─── SOURCE INFORMATION ───

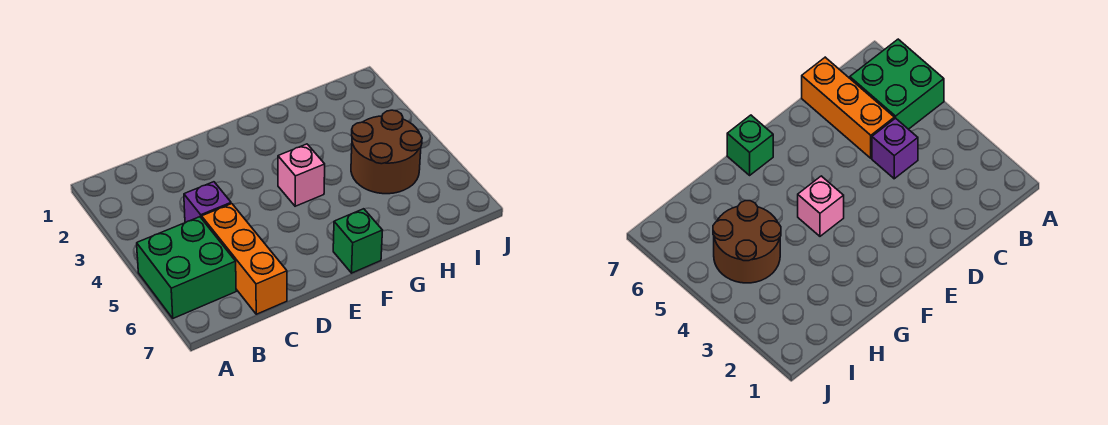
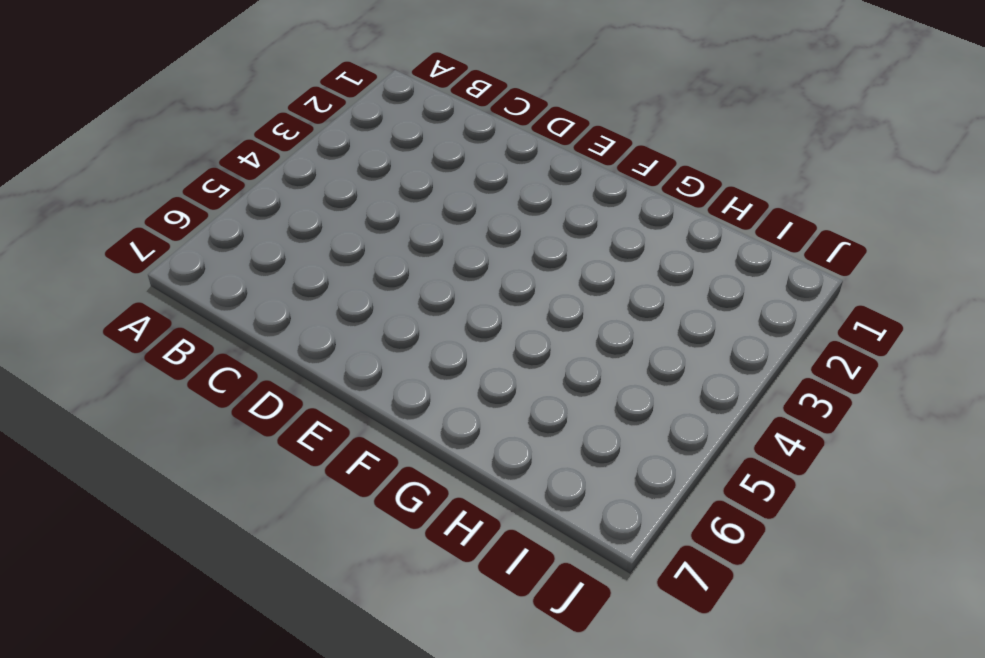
none -> green 2x2 brick [137,217,236,318]
none -> purple 1x1 brick [184,182,231,223]

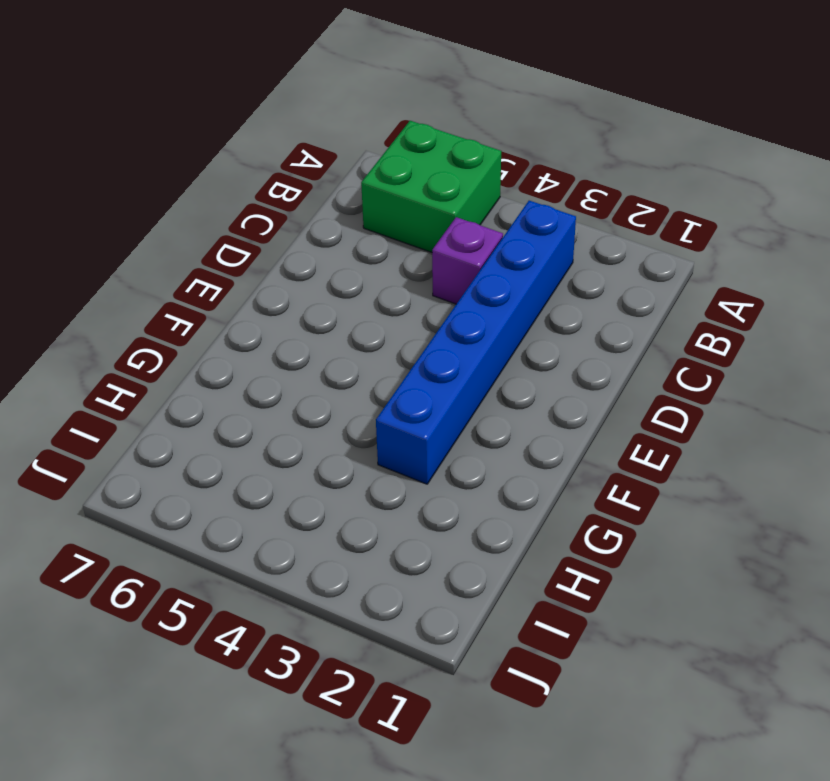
blue 1x6 brick [376,201,576,484] -> none
none -> orange 1x3 brick [202,204,287,314]
none -> pink 1x1 brick [278,144,325,206]

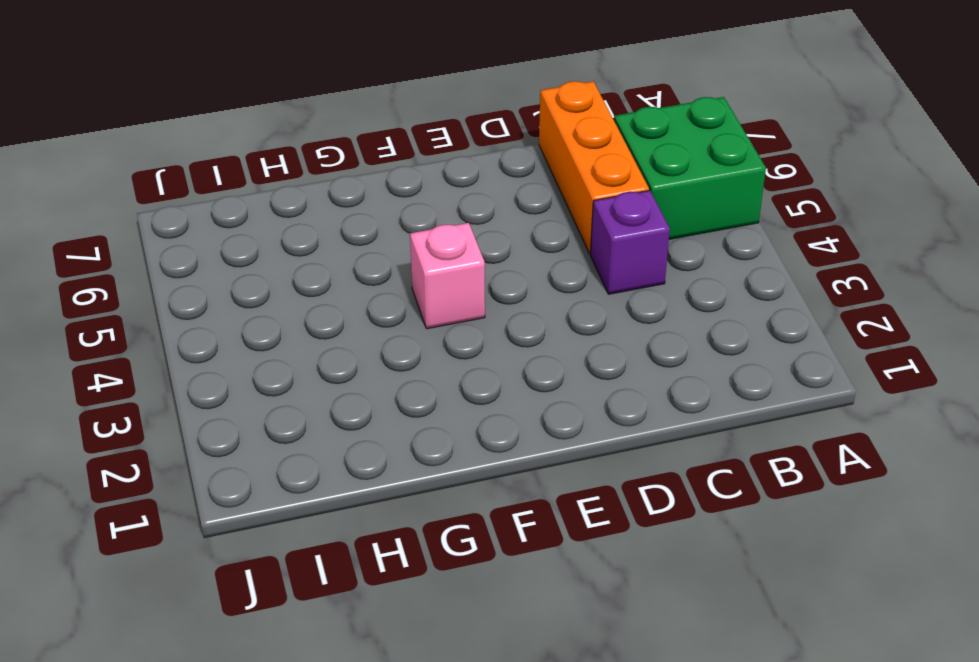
none -> green 1x1 brick [333,209,383,273]
none -> brown 2x2 round brick [351,110,422,194]

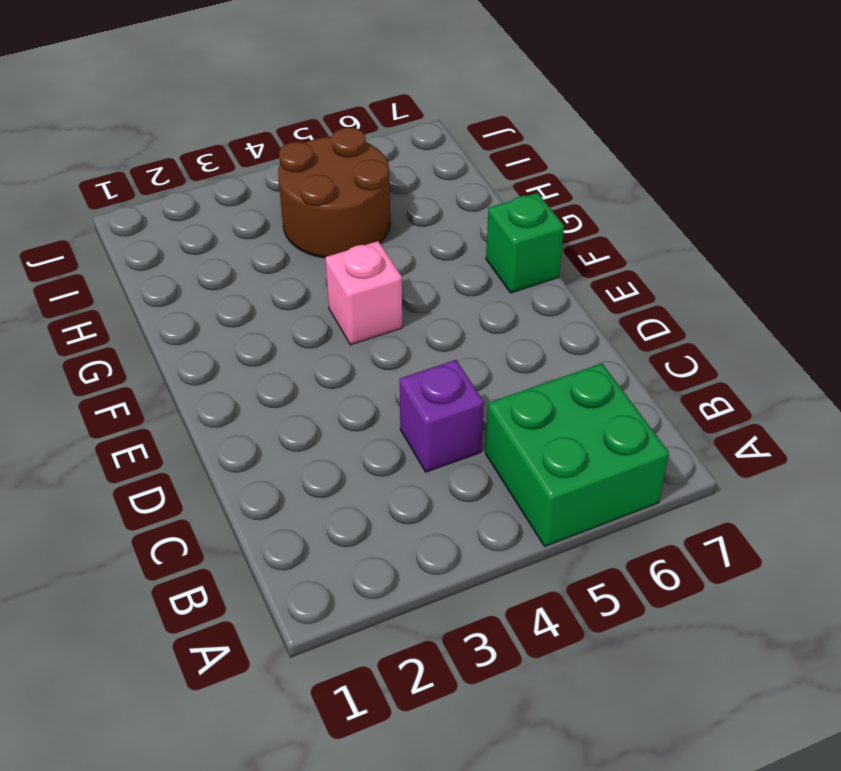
none -> orange 1x3 brick [202,204,287,314]

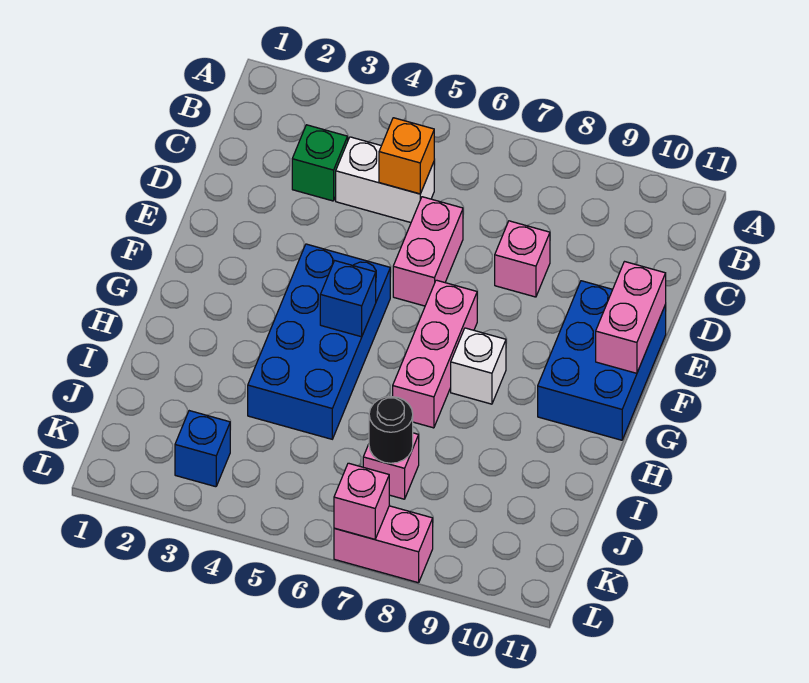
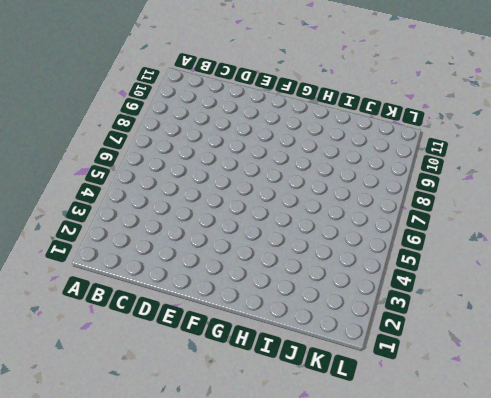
none -> green 1x1 brick [292,125,348,201]
none -> white 1x2 brick [336,137,434,223]
none -> pink 1x2 brick [393,197,463,306]

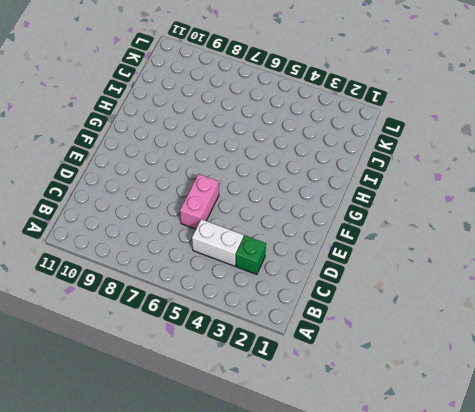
none -> pink 1x1 brick [495,221,550,297]
none -> blue 2x3 brick [538,281,666,440]
none -> blue 2x4 brick [248,244,390,439]

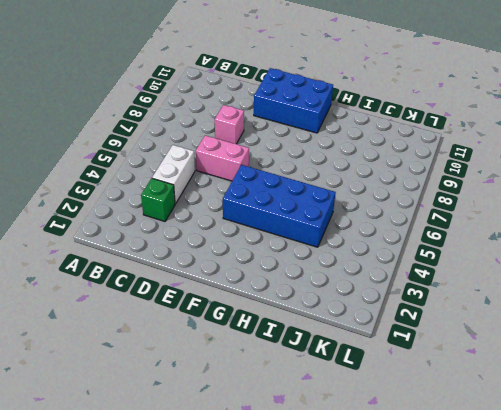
none -> pink 1x3 brick [393,280,477,428]
none -> white 1x1 brick [451,328,506,404]
none -> pink 1x1 brick [363,433,419,499]

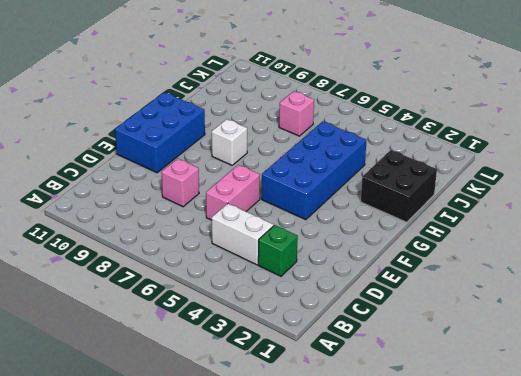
black 2x2 brick [361,150,437,222] -> none
none -> pink 1x3 brick [393,280,477,428]
none -> blue 1x1 brick [175,411,230,487]
none -> pink 1x2 brick [334,506,433,583]

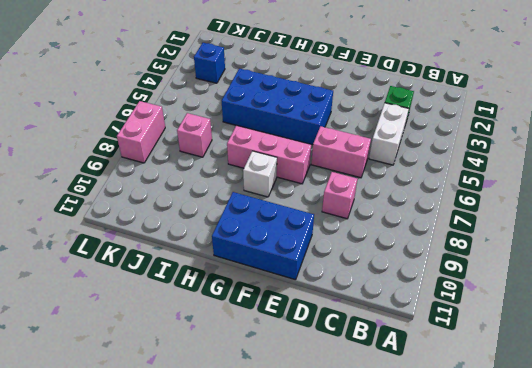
none -> orange 1x1 brick [379,118,434,194]
none -> pink 1x2 brick [596,262,666,373]
none -> blue 1x1 brick [320,261,376,337]

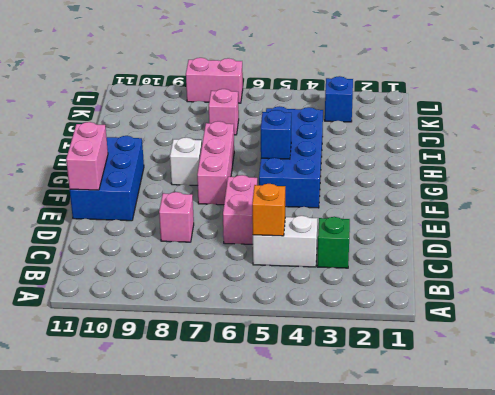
none -> black 1x1 round brick [369,397,413,463]
none -> pink 1x1 brick [334,463,389,539]

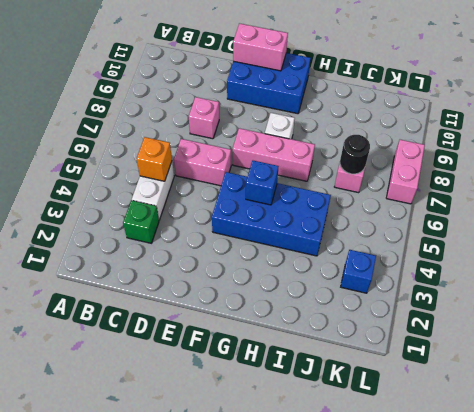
none -> pink 1x1 brick [334,463,389,539]

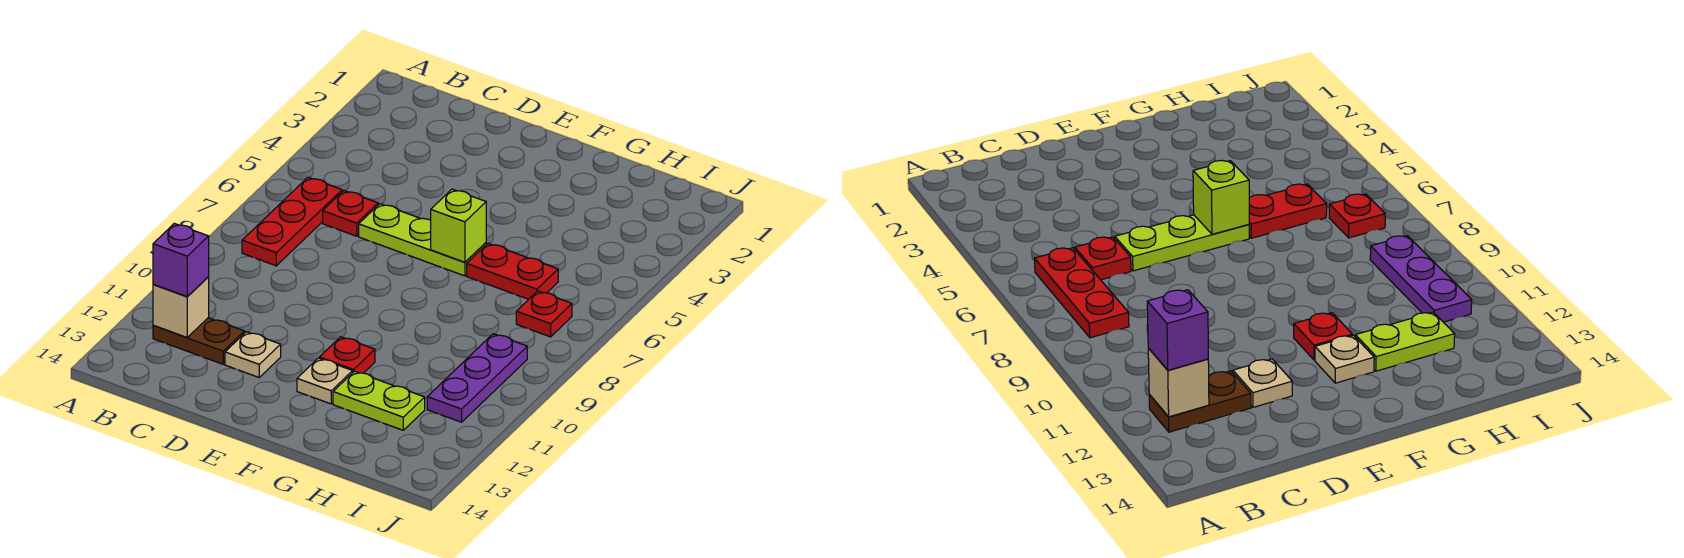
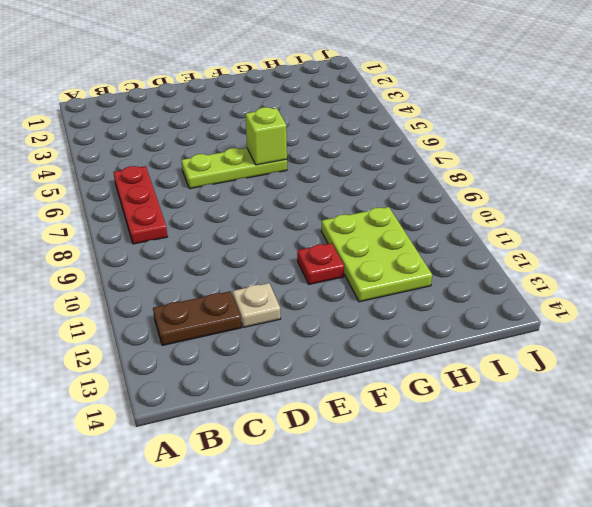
lime 2x3 plate [321,207,432,302] -> lime 1x2 plate [333,371,425,430]
none -> red 1x1 plate [323,191,378,236]
none -> tan 1x1 plate [297,358,353,404]
none -> red 1x2 plate [467,243,558,299]

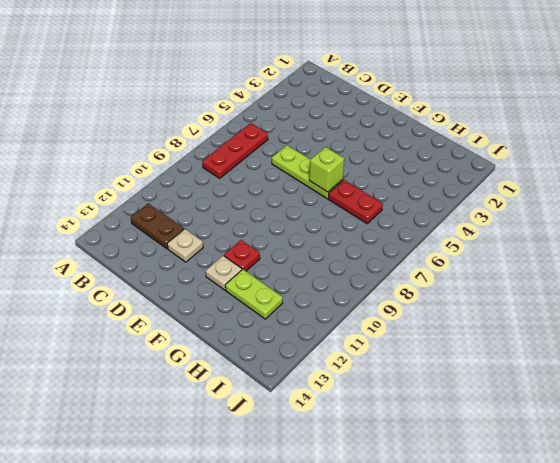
none -> red 1x1 plate [323,191,378,236]
none -> red 1x1 plate [516,291,572,337]
none -> purple 1x3 plate [427,334,527,422]

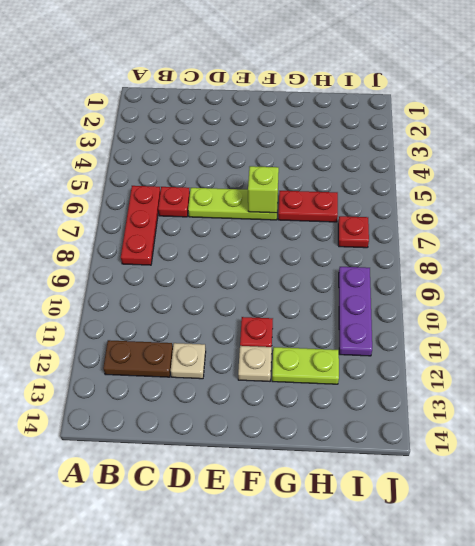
none -> tan 1x1 brick [153,277,209,338]
none -> purple 1x1 brick [153,223,209,297]

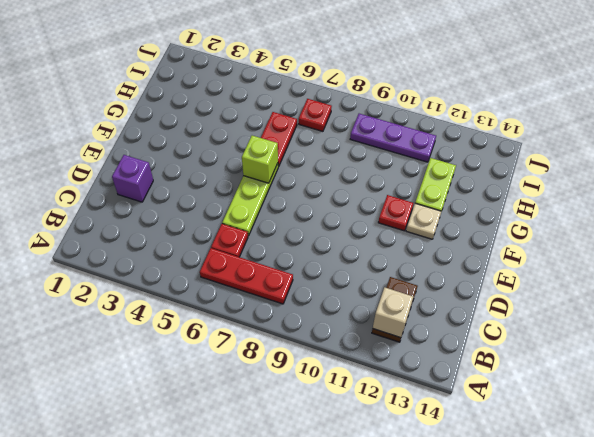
purple 1x1 brick [112,155,153,202] -> purple 1x1 brick moved to [153,223,209,297]
none -> tan 1x1 plate [225,332,281,377]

───

### WHAT YOU HAVE TO DO
Take the material above from the line bearing "none -> pink 1x1 brick [363,433,419,499]" through the line bearing "none -> blue 1x1 brick [320,261,376,337]" and write it out exactly, both end lines included. Pictures stay out.

### THE COMPLETED TASK
none -> pink 1x1 brick [363,433,419,499]

black 2x2 brick [361,150,437,222] -> none
none -> pink 1x3 brick [393,280,477,428]
none -> blue 1x1 brick [175,411,230,487]
none -> pink 1x2 brick [334,506,433,583]

none -> orange 1x1 brick [379,118,434,194]
none -> pink 1x2 brick [596,262,666,373]
none -> blue 1x1 brick [320,261,376,337]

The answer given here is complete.